(TASK ITEM): Could you return all of the records exactly as they stand?

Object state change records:
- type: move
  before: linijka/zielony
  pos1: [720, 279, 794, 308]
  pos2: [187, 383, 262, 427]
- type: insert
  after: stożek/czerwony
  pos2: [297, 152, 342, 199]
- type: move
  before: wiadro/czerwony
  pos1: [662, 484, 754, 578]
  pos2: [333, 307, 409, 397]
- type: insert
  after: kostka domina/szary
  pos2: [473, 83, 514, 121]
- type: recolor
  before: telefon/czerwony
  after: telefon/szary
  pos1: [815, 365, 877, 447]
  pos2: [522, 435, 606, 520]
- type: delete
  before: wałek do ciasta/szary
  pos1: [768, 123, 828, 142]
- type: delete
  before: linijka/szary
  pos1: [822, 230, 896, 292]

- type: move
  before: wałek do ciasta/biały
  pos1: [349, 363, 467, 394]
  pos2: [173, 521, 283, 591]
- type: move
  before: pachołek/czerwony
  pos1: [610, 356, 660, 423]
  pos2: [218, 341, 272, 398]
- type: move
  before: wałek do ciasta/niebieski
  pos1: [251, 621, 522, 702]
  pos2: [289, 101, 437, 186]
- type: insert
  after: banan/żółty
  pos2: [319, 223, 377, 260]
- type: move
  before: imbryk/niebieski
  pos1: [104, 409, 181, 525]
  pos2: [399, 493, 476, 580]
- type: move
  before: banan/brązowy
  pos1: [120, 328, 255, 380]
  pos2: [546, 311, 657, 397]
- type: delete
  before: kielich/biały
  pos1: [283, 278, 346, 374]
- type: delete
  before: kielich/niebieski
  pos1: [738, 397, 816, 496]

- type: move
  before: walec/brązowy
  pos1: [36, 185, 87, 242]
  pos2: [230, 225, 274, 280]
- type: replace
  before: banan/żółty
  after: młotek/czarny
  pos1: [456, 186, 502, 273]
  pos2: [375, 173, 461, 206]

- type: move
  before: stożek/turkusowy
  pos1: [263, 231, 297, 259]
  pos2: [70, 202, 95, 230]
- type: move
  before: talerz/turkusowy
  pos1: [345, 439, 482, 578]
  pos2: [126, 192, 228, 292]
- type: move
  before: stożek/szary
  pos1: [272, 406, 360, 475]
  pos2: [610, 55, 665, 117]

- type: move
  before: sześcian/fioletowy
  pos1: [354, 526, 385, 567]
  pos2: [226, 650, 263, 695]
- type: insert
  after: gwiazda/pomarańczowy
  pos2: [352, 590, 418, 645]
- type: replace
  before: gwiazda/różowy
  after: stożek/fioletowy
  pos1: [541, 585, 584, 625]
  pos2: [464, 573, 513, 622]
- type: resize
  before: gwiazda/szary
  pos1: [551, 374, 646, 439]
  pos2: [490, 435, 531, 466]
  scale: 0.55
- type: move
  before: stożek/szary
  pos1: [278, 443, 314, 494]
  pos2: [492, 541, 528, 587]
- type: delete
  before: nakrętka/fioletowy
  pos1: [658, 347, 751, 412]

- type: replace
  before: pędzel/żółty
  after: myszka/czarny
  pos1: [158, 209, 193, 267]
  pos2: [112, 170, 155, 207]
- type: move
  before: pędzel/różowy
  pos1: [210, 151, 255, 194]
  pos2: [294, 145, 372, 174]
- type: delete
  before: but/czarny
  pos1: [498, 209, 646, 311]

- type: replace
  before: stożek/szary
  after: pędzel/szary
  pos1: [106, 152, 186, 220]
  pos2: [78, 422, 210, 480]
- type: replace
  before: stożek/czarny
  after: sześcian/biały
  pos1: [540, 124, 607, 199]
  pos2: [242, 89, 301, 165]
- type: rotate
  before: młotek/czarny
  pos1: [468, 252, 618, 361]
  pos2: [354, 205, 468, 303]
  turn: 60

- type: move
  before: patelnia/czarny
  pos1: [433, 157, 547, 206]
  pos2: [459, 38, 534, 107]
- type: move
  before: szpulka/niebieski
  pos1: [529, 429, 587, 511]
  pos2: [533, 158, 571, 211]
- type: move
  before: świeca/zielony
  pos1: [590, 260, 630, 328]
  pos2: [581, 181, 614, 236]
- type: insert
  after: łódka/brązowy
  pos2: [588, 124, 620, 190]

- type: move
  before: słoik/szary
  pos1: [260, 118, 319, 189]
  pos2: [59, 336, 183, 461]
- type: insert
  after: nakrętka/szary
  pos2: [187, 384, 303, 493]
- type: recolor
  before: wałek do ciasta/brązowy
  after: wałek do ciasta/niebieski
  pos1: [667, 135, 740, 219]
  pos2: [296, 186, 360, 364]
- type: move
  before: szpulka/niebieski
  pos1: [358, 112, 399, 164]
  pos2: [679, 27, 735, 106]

(WRITTEN ANSWER):
- type: move
  before: linijka/zielony
  pos1: [720, 279, 794, 308]
  pos2: [187, 383, 262, 427]
- type: insert
  after: stożek/czerwony
  pos2: [297, 152, 342, 199]
- type: move
  before: wiadro/czerwony
  pos1: [662, 484, 754, 578]
  pos2: [333, 307, 409, 397]
- type: insert
  after: kostka domina/szary
  pos2: [473, 83, 514, 121]
- type: recolor
  before: telefon/czerwony
  after: telefon/szary
  pos1: [815, 365, 877, 447]
  pos2: [522, 435, 606, 520]
- type: delete
  before: wałek do ciasta/szary
  pos1: [768, 123, 828, 142]
- type: delete
  before: linijka/szary
  pos1: [822, 230, 896, 292]

- type: move
  before: wałek do ciasta/biały
  pos1: [349, 363, 467, 394]
  pos2: [173, 521, 283, 591]
- type: move
  before: pachołek/czerwony
  pos1: [610, 356, 660, 423]
  pos2: [218, 341, 272, 398]
- type: move
  before: wałek do ciasta/niebieski
  pos1: [251, 621, 522, 702]
  pos2: [289, 101, 437, 186]
- type: insert
  after: banan/żółty
  pos2: [319, 223, 377, 260]
- type: move
  before: imbryk/niebieski
  pos1: [104, 409, 181, 525]
  pos2: [399, 493, 476, 580]
- type: move
  before: banan/brązowy
  pos1: [120, 328, 255, 380]
  pos2: [546, 311, 657, 397]
- type: delete
  before: kielich/biały
  pos1: [283, 278, 346, 374]
- type: delete
  before: kielich/niebieski
  pos1: [738, 397, 816, 496]

- type: move
  before: walec/brązowy
  pos1: [36, 185, 87, 242]
  pos2: [230, 225, 274, 280]
- type: replace
  before: banan/żółty
  after: młotek/czarny
  pos1: [456, 186, 502, 273]
  pos2: [375, 173, 461, 206]

- type: move
  before: stożek/turkusowy
  pos1: [263, 231, 297, 259]
  pos2: [70, 202, 95, 230]
- type: move
  before: talerz/turkusowy
  pos1: [345, 439, 482, 578]
  pos2: [126, 192, 228, 292]
- type: move
  before: stożek/szary
  pos1: [272, 406, 360, 475]
  pos2: [610, 55, 665, 117]

- type: move
  before: sześcian/fioletowy
  pos1: [354, 526, 385, 567]
  pos2: [226, 650, 263, 695]
- type: insert
  after: gwiazda/pomarańczowy
  pos2: [352, 590, 418, 645]
- type: replace
  before: gwiazda/różowy
  after: stożek/fioletowy
  pos1: [541, 585, 584, 625]
  pos2: [464, 573, 513, 622]
- type: resize
  before: gwiazda/szary
  pos1: [551, 374, 646, 439]
  pos2: [490, 435, 531, 466]
  scale: 0.55
- type: move
  before: stożek/szary
  pos1: [278, 443, 314, 494]
  pos2: [492, 541, 528, 587]
- type: delete
  before: nakrętka/fioletowy
  pos1: [658, 347, 751, 412]

- type: replace
  before: pędzel/żółty
  after: myszka/czarny
  pos1: [158, 209, 193, 267]
  pos2: [112, 170, 155, 207]
- type: move
  before: pędzel/różowy
  pos1: [210, 151, 255, 194]
  pos2: [294, 145, 372, 174]
- type: delete
  before: but/czarny
  pos1: [498, 209, 646, 311]

- type: replace
  before: stożek/szary
  after: pędzel/szary
  pos1: [106, 152, 186, 220]
  pos2: [78, 422, 210, 480]
- type: replace
  before: stożek/czarny
  after: sześcian/biały
  pos1: [540, 124, 607, 199]
  pos2: [242, 89, 301, 165]
- type: rotate
  before: młotek/czarny
  pos1: [468, 252, 618, 361]
  pos2: [354, 205, 468, 303]
  turn: 60

- type: move
  before: patelnia/czarny
  pos1: [433, 157, 547, 206]
  pos2: [459, 38, 534, 107]
- type: move
  before: szpulka/niebieski
  pos1: [529, 429, 587, 511]
  pos2: [533, 158, 571, 211]
- type: move
  before: świeca/zielony
  pos1: [590, 260, 630, 328]
  pos2: [581, 181, 614, 236]
- type: insert
  after: łódka/brązowy
  pos2: [588, 124, 620, 190]

- type: move
  before: słoik/szary
  pos1: [260, 118, 319, 189]
  pos2: [59, 336, 183, 461]
- type: insert
  after: nakrętka/szary
  pos2: [187, 384, 303, 493]
- type: recolor
  before: wałek do ciasta/brązowy
  after: wałek do ciasta/niebieski
  pos1: [667, 135, 740, 219]
  pos2: [296, 186, 360, 364]
- type: move
  before: szpulka/niebieski
  pos1: [358, 112, 399, 164]
  pos2: [679, 27, 735, 106]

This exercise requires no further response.